[Source material Boundary: Start]

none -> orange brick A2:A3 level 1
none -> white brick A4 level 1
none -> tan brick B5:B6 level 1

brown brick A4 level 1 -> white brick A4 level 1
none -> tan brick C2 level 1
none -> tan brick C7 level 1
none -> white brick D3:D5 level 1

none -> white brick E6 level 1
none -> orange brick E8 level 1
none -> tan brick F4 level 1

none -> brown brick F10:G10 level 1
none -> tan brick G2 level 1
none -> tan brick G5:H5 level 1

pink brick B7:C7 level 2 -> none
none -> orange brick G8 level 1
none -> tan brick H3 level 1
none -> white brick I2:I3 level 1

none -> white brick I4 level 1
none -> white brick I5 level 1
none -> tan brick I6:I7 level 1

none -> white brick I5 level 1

[Source material Boundary: End]
[Source material Boundary: Start]

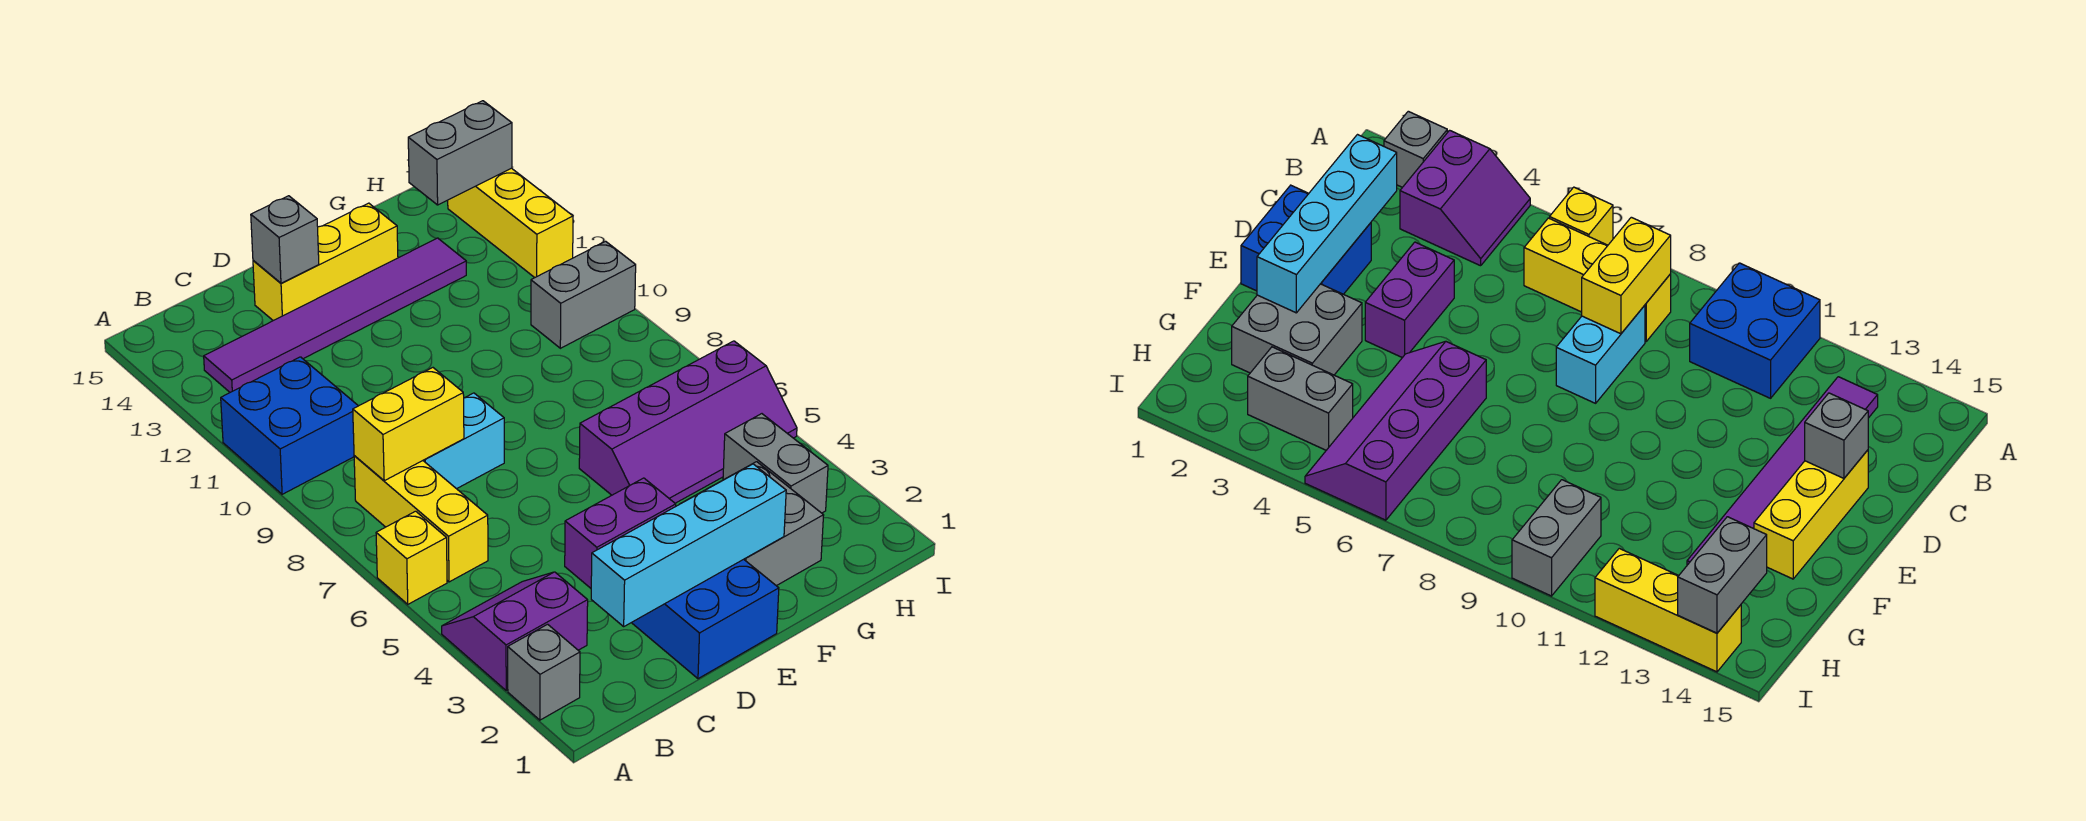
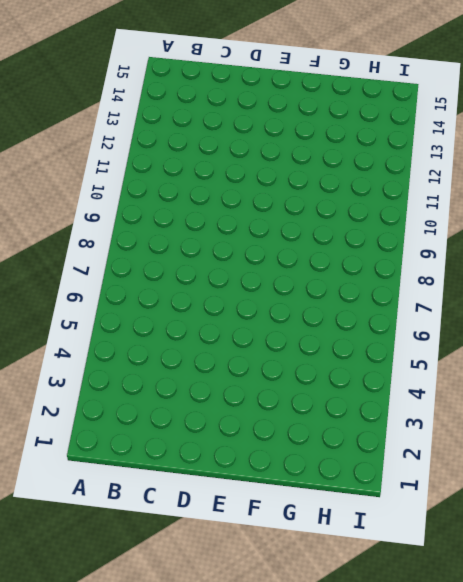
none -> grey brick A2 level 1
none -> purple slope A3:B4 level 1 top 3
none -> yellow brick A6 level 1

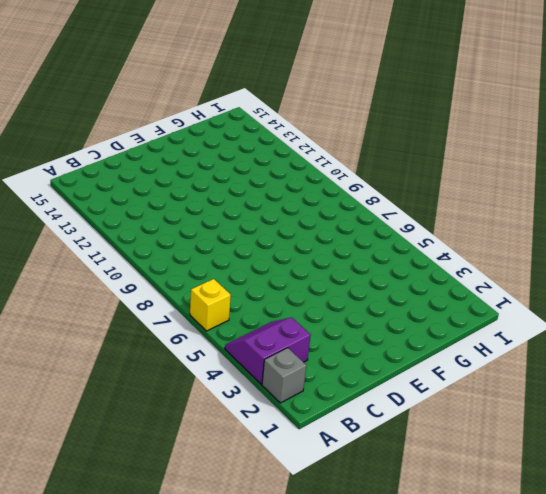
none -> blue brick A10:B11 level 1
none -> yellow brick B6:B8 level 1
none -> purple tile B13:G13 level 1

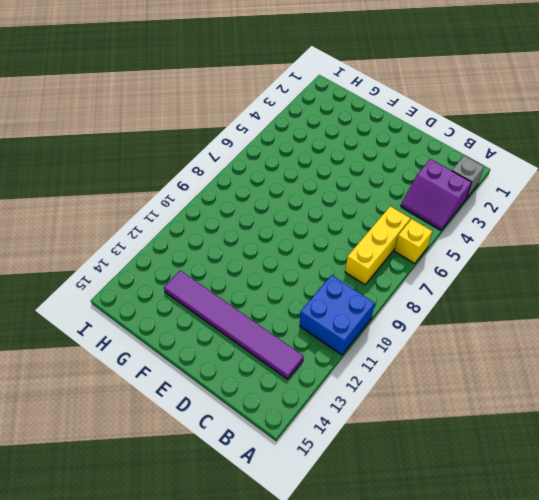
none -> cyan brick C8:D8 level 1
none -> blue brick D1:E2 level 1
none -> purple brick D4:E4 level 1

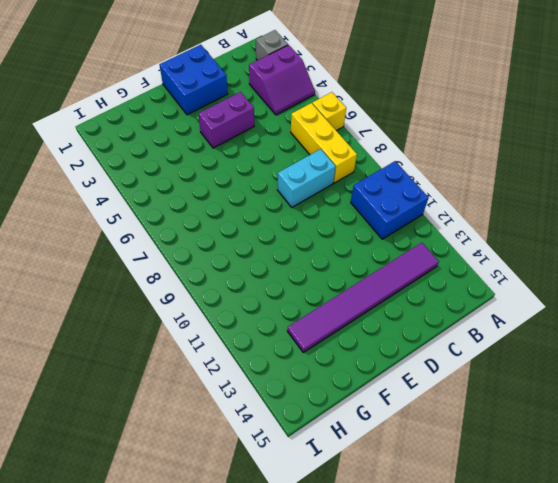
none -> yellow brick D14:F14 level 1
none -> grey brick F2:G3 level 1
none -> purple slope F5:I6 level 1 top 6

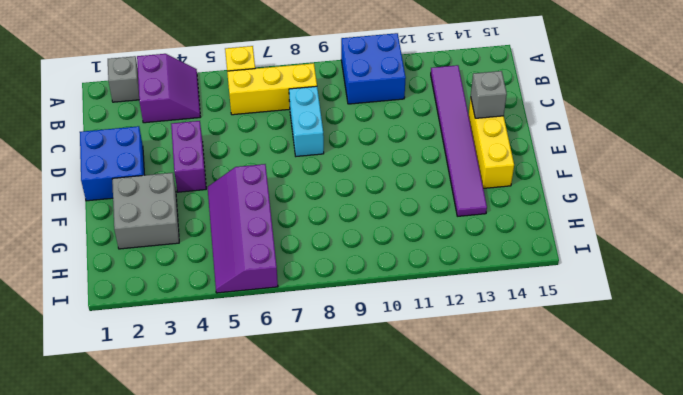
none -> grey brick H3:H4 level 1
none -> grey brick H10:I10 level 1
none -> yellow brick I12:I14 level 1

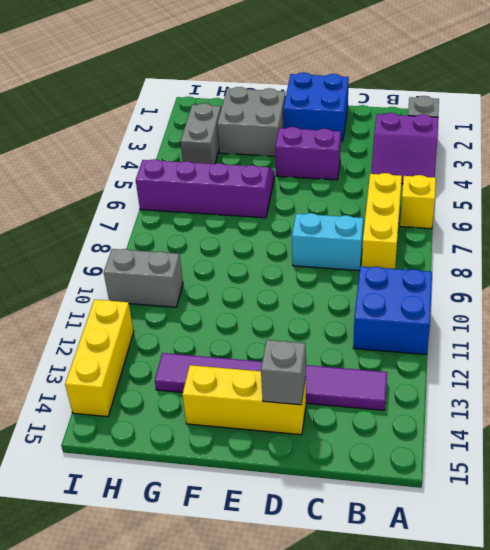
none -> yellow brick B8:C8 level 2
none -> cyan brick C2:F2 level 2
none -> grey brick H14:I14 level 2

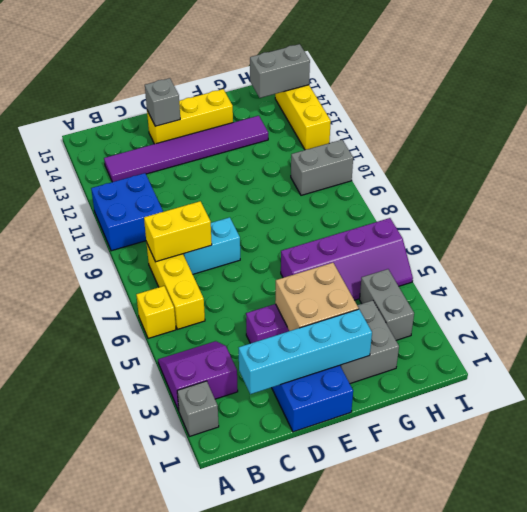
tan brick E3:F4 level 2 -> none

[Source material Boundary: End]
[Source material Boundary: Start]

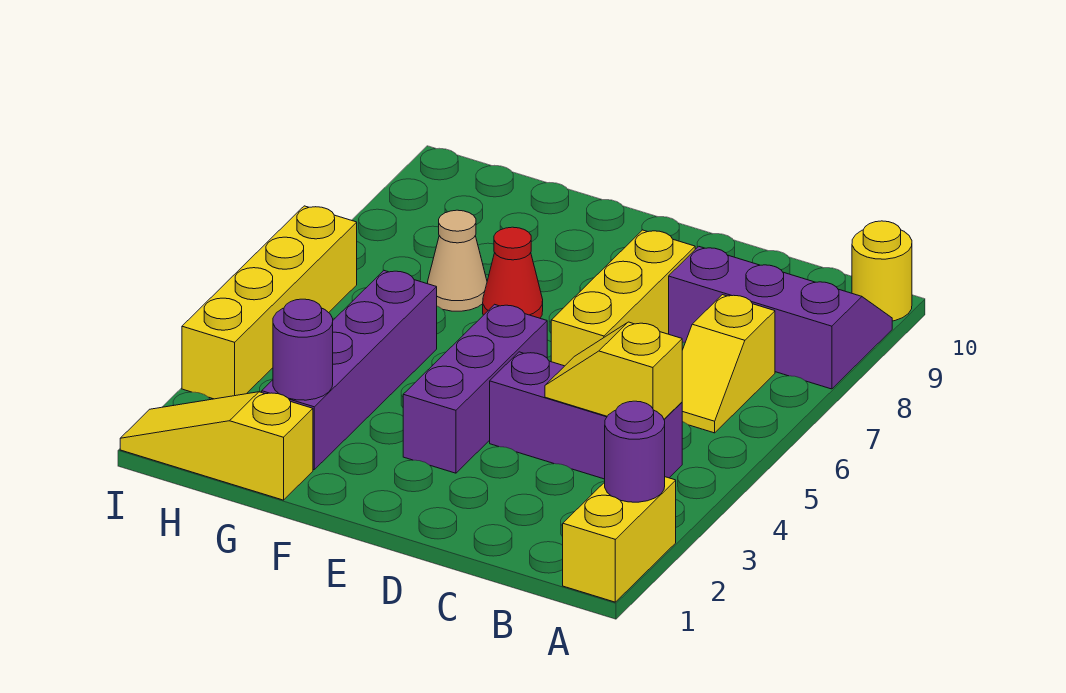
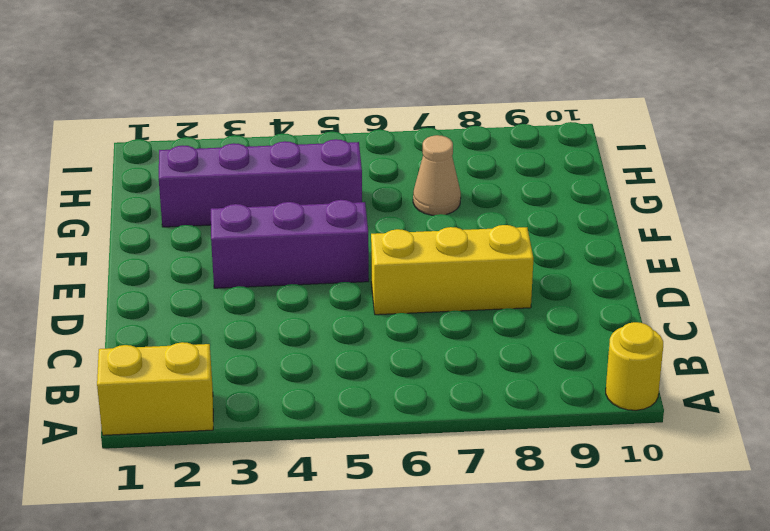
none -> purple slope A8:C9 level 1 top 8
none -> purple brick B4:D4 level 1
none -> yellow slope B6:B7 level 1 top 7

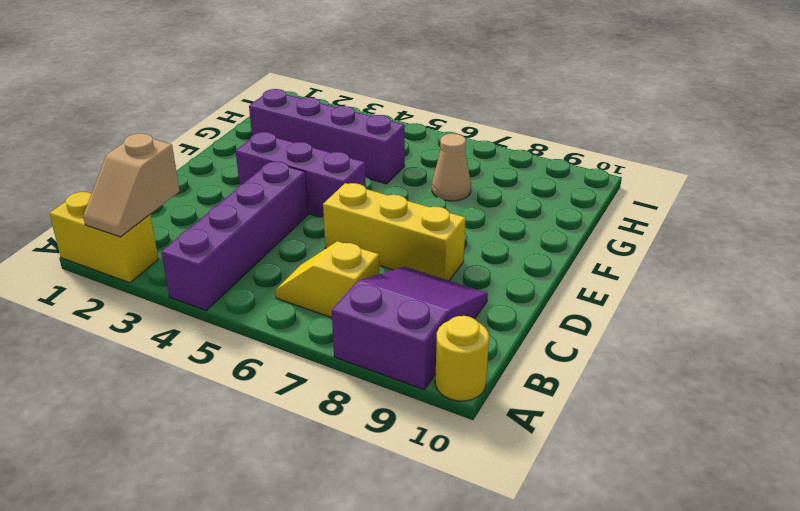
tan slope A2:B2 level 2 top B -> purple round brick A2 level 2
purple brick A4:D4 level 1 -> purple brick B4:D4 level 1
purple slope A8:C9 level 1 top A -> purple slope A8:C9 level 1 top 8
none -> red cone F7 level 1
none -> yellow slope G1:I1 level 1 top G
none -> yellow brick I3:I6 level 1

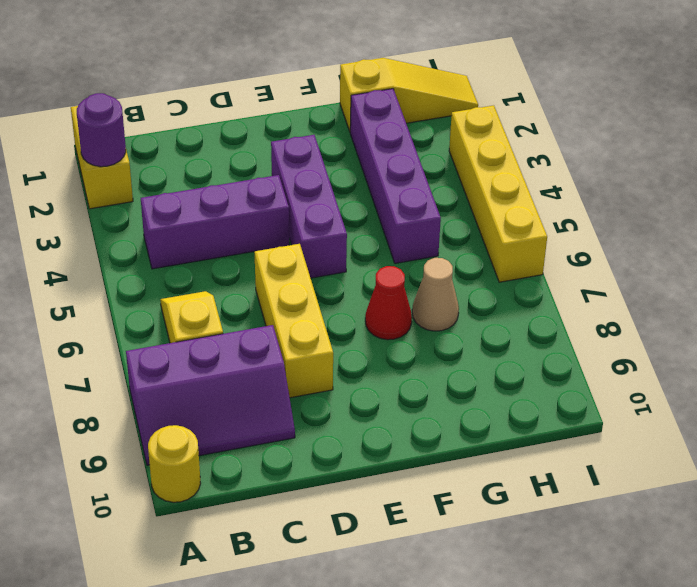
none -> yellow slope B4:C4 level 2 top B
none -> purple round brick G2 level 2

[Source material Boundary: End]

> [Task objective]:
Your task is to copy only the lines above starting at the one containing "none -> purple brick D4:E4 level 1" and ending at the one containing "tan brick E3:F4 level 2 -> none". Copy them exactly, both ends included, and omit the pictures.

> [Task solution]:
none -> purple brick D4:E4 level 1

none -> yellow brick D14:F14 level 1
none -> grey brick F2:G3 level 1
none -> purple slope F5:I6 level 1 top 6

none -> grey brick H3:H4 level 1
none -> grey brick H10:I10 level 1
none -> yellow brick I12:I14 level 1

none -> yellow brick B8:C8 level 2
none -> cyan brick C2:F2 level 2
none -> grey brick H14:I14 level 2

tan brick E3:F4 level 2 -> none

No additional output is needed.